Modification records:
━━━━━━━━━━━━━━━━━━━━
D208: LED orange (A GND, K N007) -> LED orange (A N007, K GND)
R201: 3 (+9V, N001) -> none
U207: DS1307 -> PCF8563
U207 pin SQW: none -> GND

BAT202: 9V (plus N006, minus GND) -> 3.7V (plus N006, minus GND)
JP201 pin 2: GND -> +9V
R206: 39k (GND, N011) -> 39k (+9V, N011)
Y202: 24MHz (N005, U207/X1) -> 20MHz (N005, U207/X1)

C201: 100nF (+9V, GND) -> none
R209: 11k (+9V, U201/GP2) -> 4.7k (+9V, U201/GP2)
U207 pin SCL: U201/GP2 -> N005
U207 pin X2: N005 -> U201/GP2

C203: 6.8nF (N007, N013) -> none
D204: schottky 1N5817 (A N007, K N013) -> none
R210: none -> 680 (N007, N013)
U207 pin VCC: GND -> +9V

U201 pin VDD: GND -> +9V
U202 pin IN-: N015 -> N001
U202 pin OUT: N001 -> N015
━━━━━━━━━━━━━━━━━━━━
§ WHAT YOU WILL DO
Report every line above that has the string "none" in it.

§ RESPONSE
R201: 3 (+9V, N001) -> none
U207 pin SQW: none -> GND
C201: 100nF (+9V, GND) -> none
C203: 6.8nF (N007, N013) -> none
D204: schottky 1N5817 (A N007, K N013) -> none
R210: none -> 680 (N007, N013)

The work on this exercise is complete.